[Edit tracking data]
....
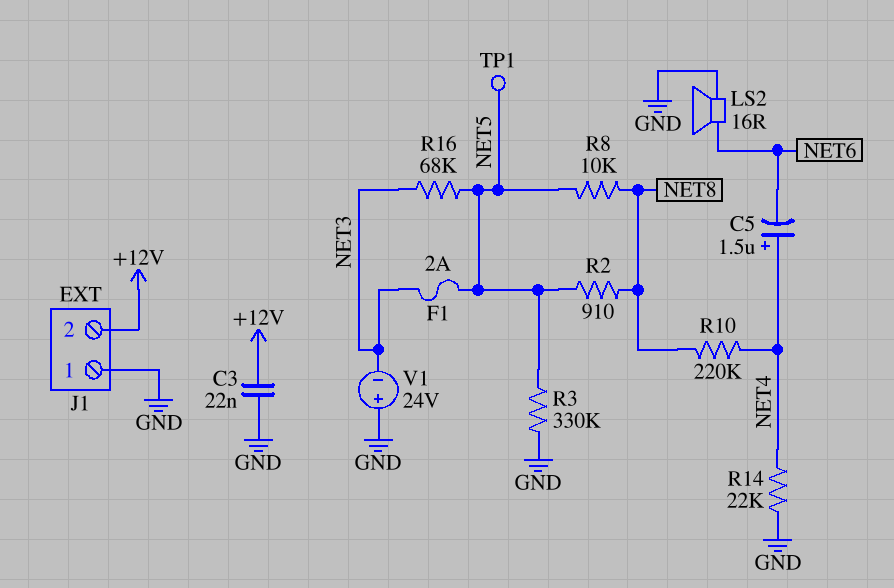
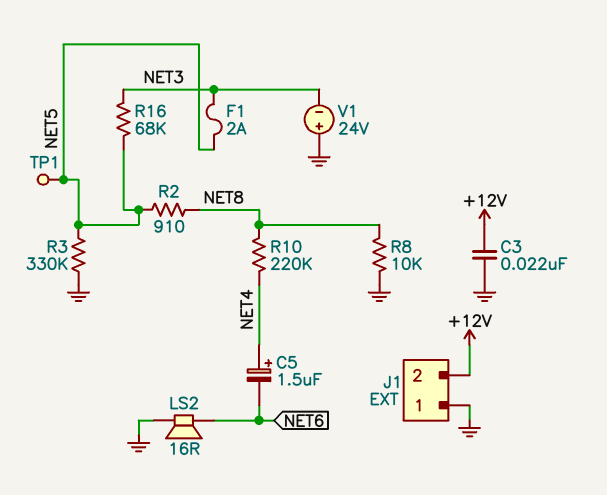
R8: 10k (NET5, NET8) -> 10k (GND, NET8)
R14: 22k (GND, NET4) -> none

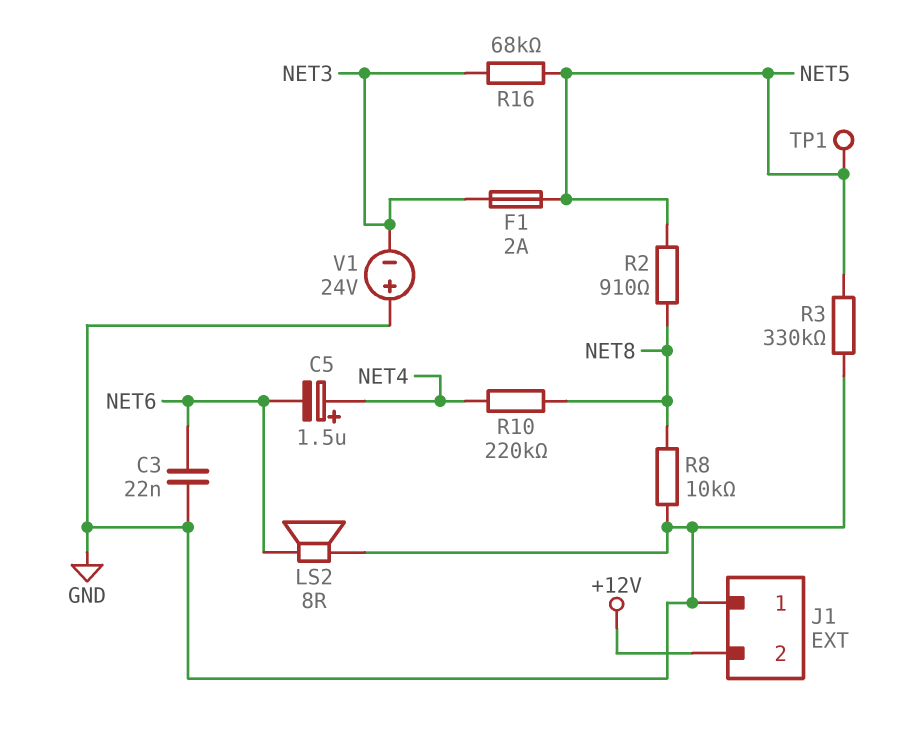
C3: 22nF (+12V, GND) -> 22nF (GND, NET6)
LS2: speaker 16R (GND, NET6) -> speaker 8R (GND, NET6)

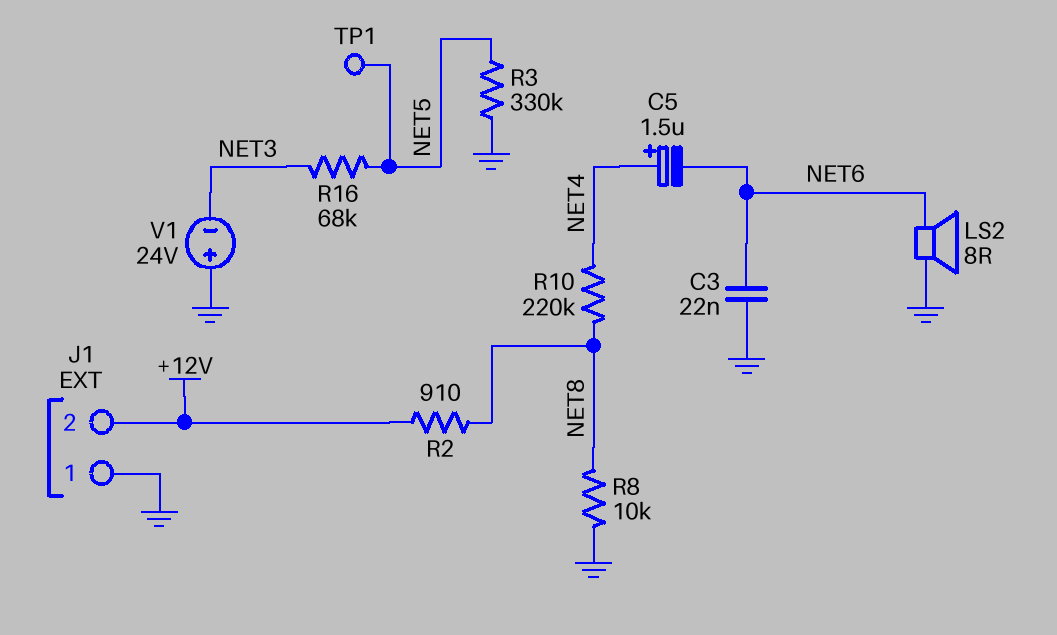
F1: 2A (NET3, NET5) -> none
R2: 910 (NET5, NET8) -> 910 (+12V, NET8)

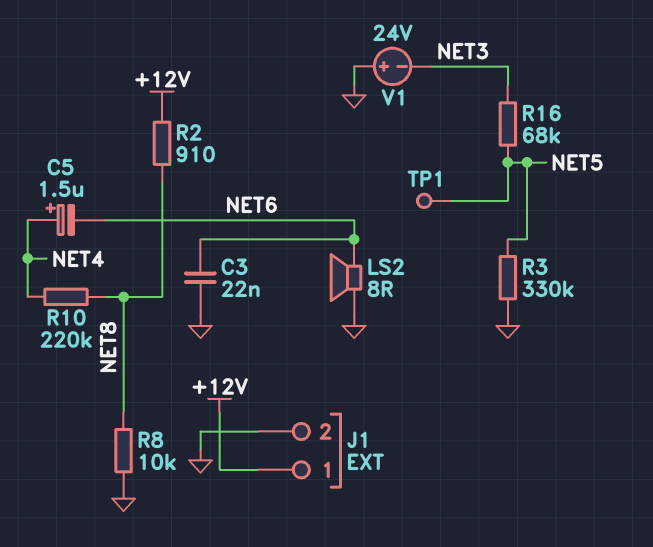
J1 pin 1: GND -> +12V
J1 pin 2: +12V -> GND

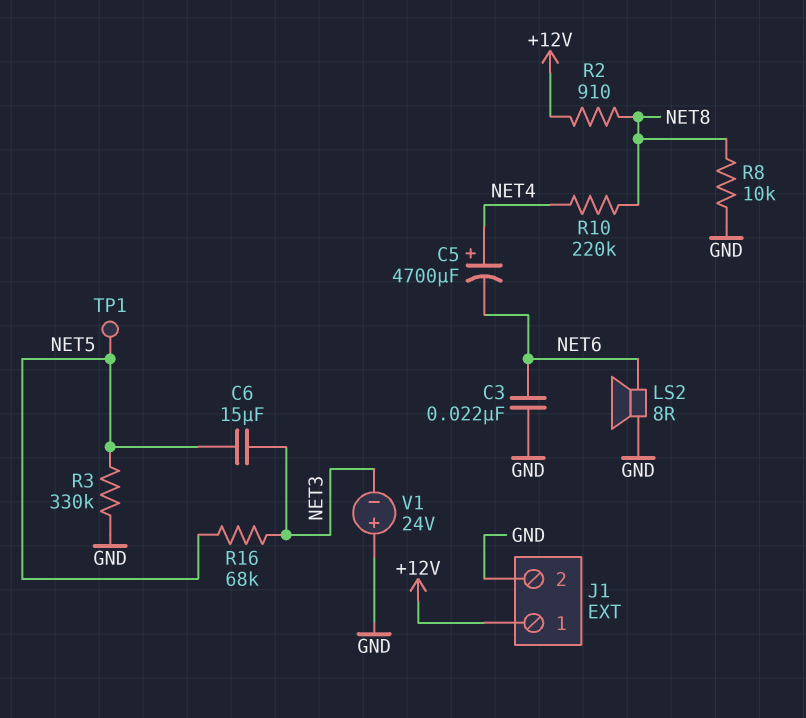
C5: 1.5uF (plus NET4, minus NET6) -> 4700uF (plus NET4, minus NET6)
C6: none -> 15uF (NET3, NET5)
....
WORK INSTRUCTIONS: Reproduce nothing but the lines from the line containing "J1 pin 1: GND -> +12V" through the last line of the data above, exactly as written and without pictures.

TASK ANSWER:
J1 pin 1: GND -> +12V
J1 pin 2: +12V -> GND

C5: 1.5uF (plus NET4, minus NET6) -> 4700uF (plus NET4, minus NET6)
C6: none -> 15uF (NET3, NET5)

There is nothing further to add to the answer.